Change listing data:
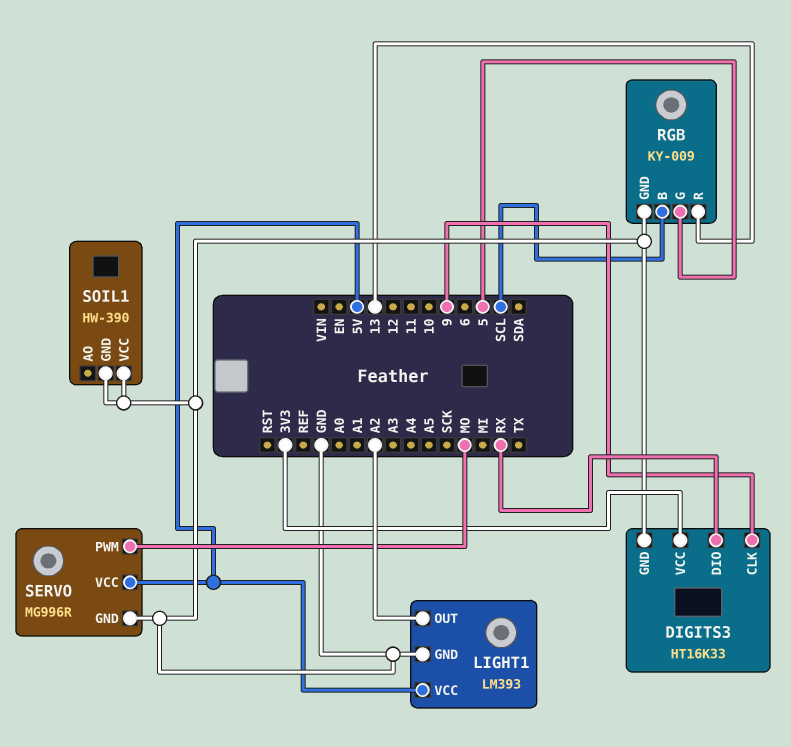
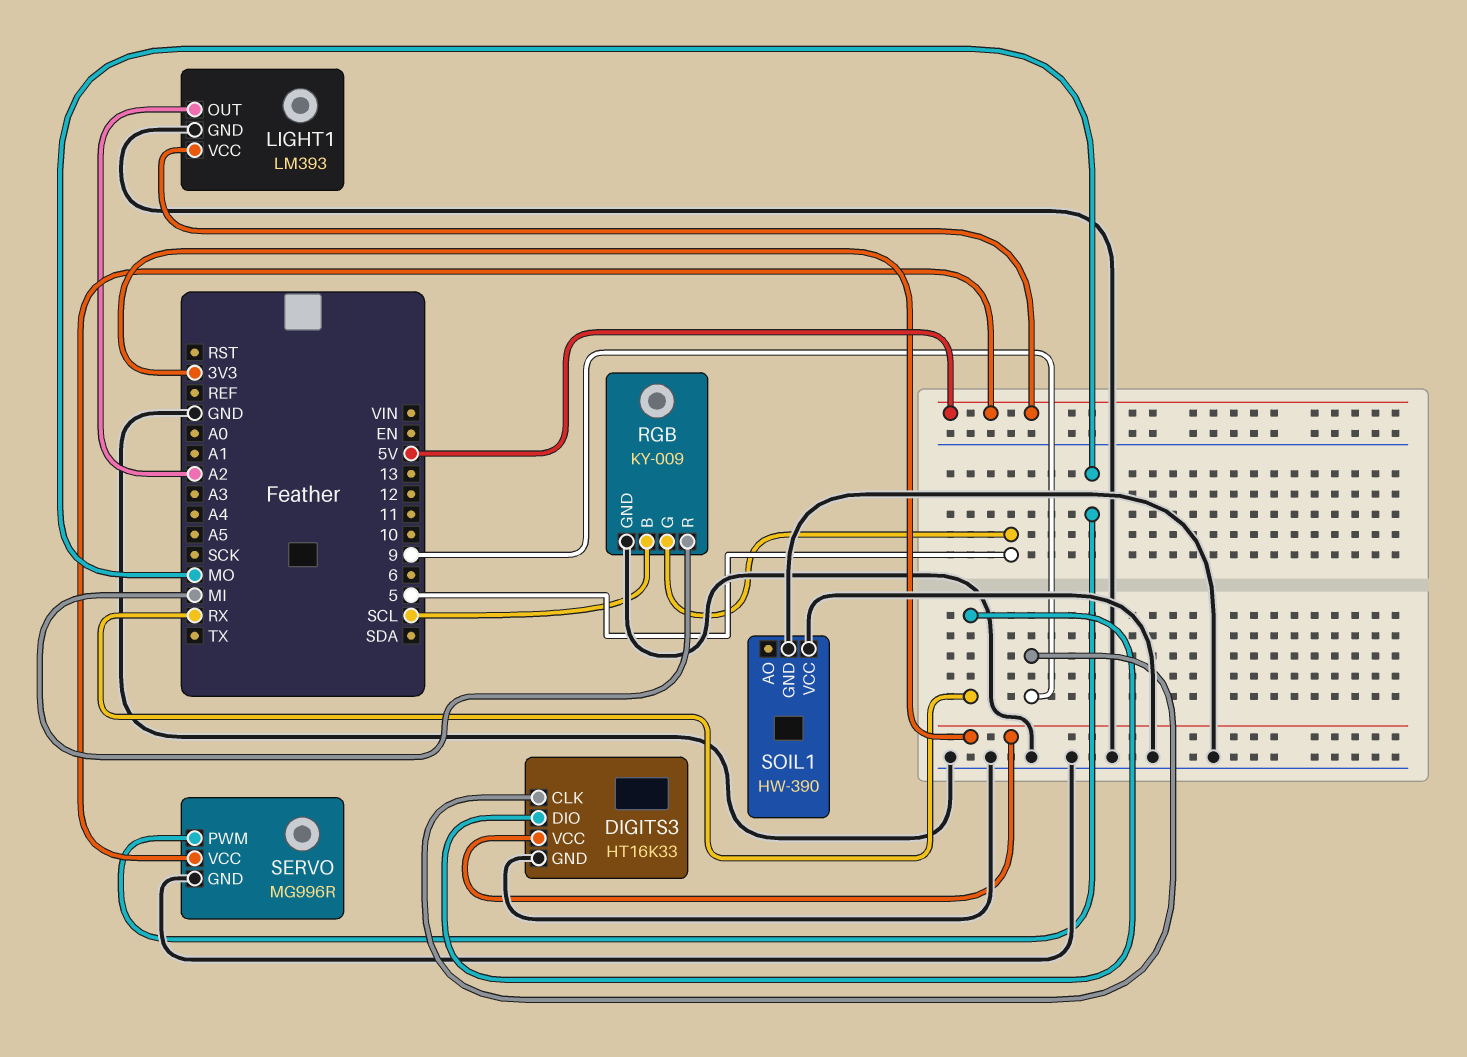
RGB pin R: 13 -> MI

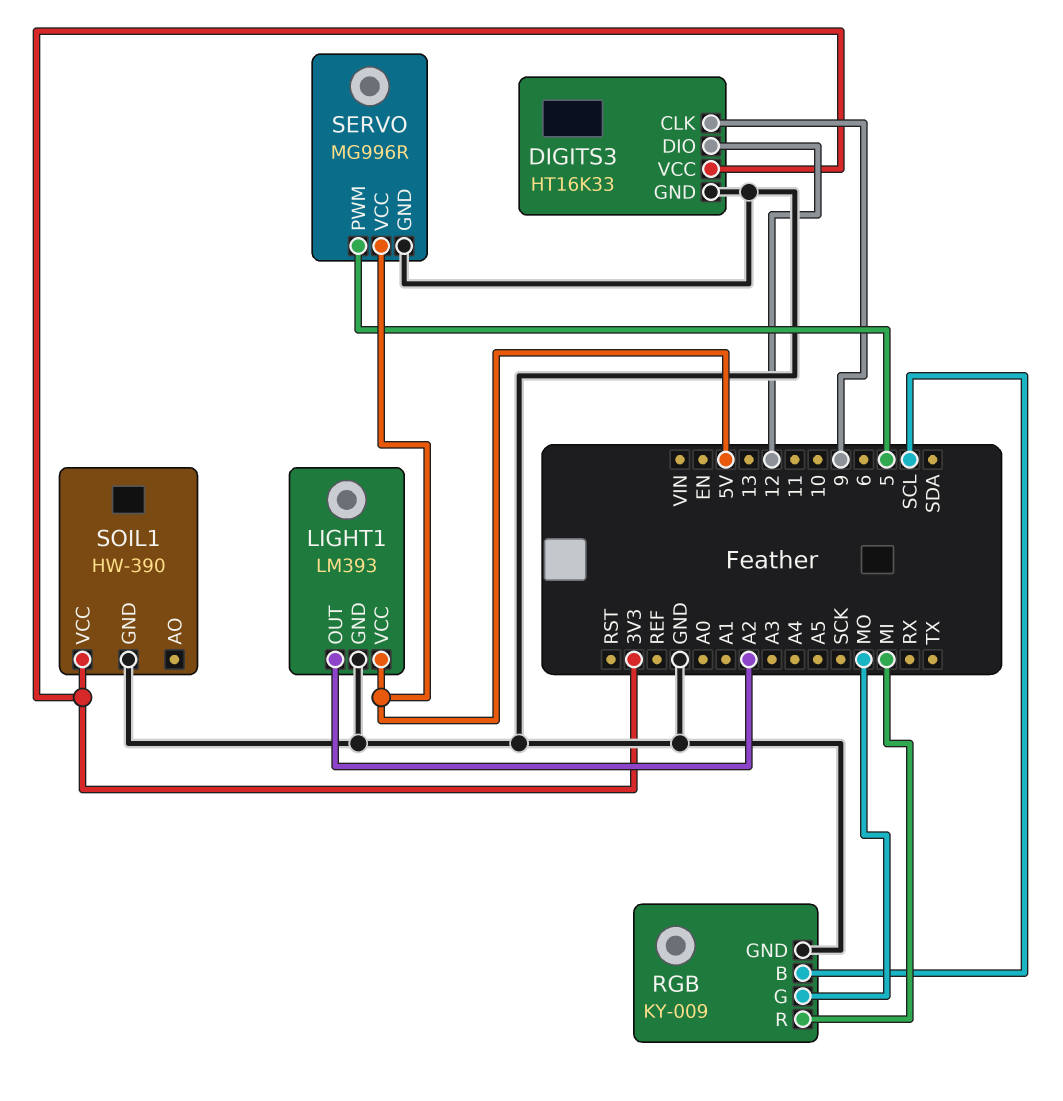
DIGITS3 pin DIO: RX -> 12
RGB pin G: 5 -> MO
SERVO pin PWM: MO -> 5
SOIL1 pin VCC: GND -> 3V3

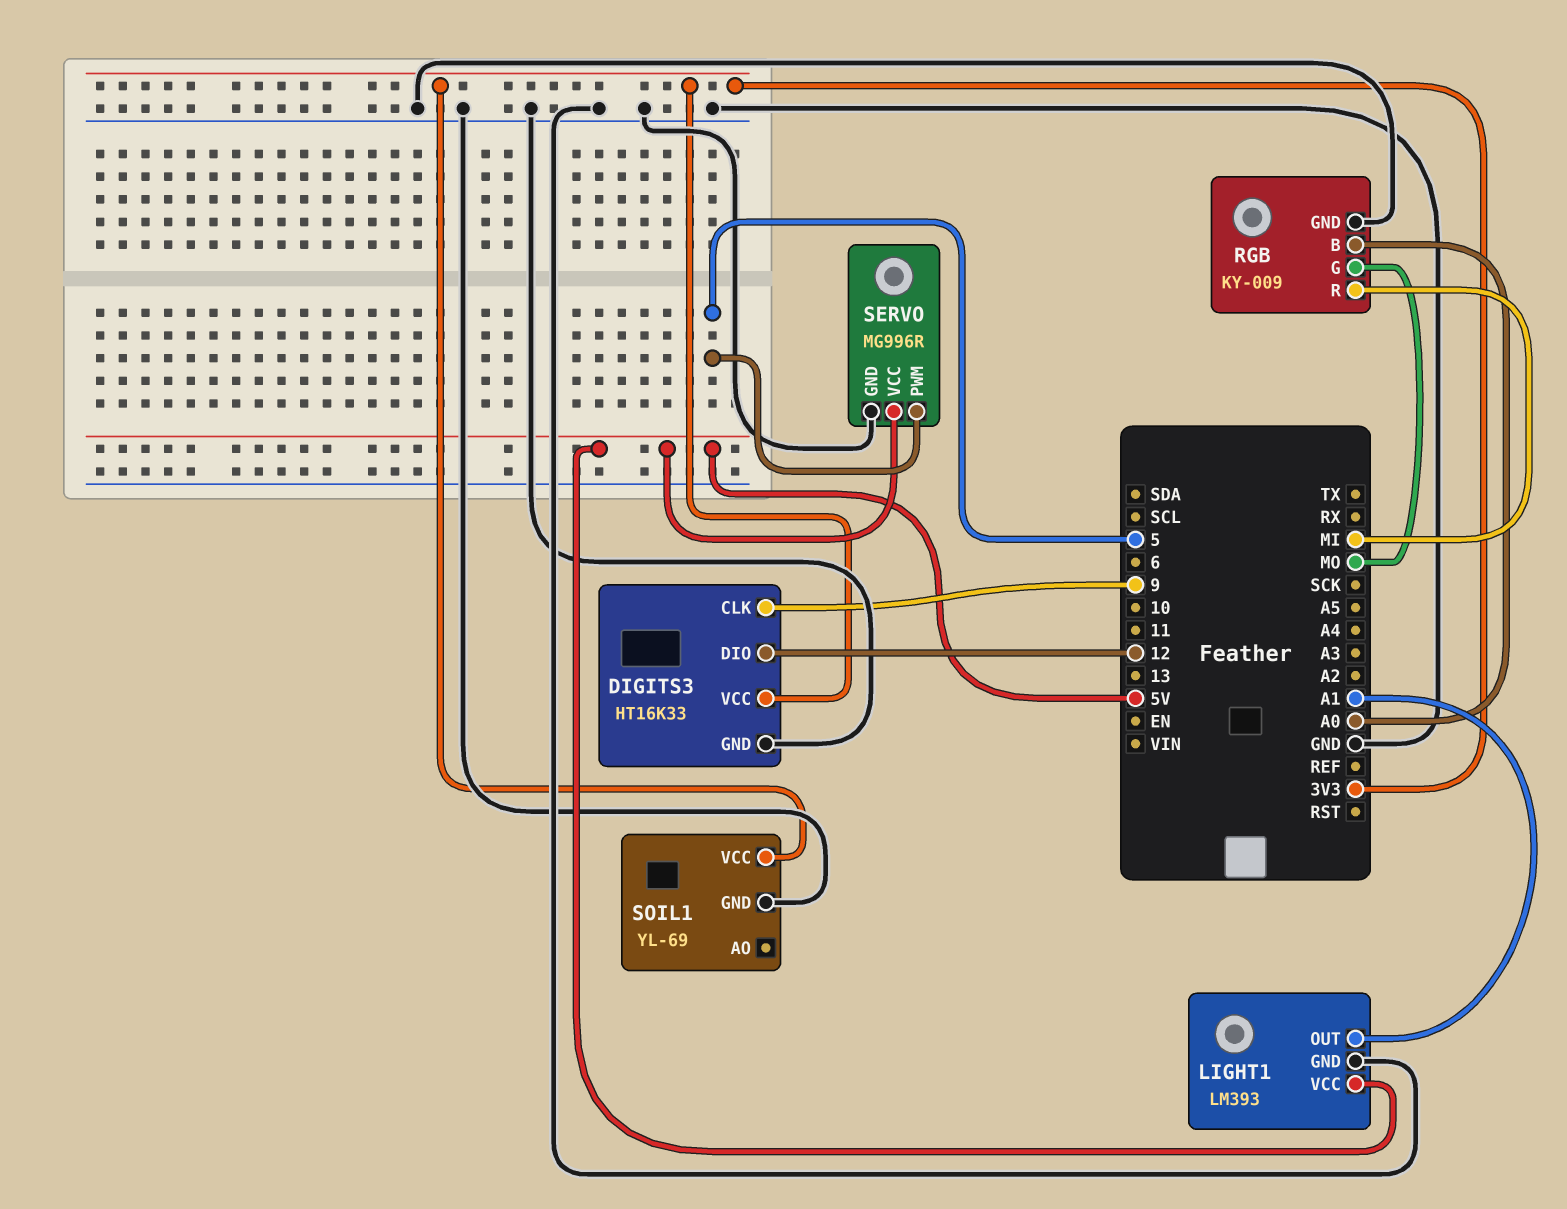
LIGHT1 pin OUT: A2 -> A1
RGB pin B: SCL -> A0
SOIL1: HW-390 -> YL-69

**REQUIRED ACTION**
Transcribe every entry word for word, excluding images.

**EXERCISE RESULT**
RGB pin R: 13 -> MI

DIGITS3 pin DIO: RX -> 12
RGB pin G: 5 -> MO
SERVO pin PWM: MO -> 5
SOIL1 pin VCC: GND -> 3V3

LIGHT1 pin OUT: A2 -> A1
RGB pin B: SCL -> A0
SOIL1: HW-390 -> YL-69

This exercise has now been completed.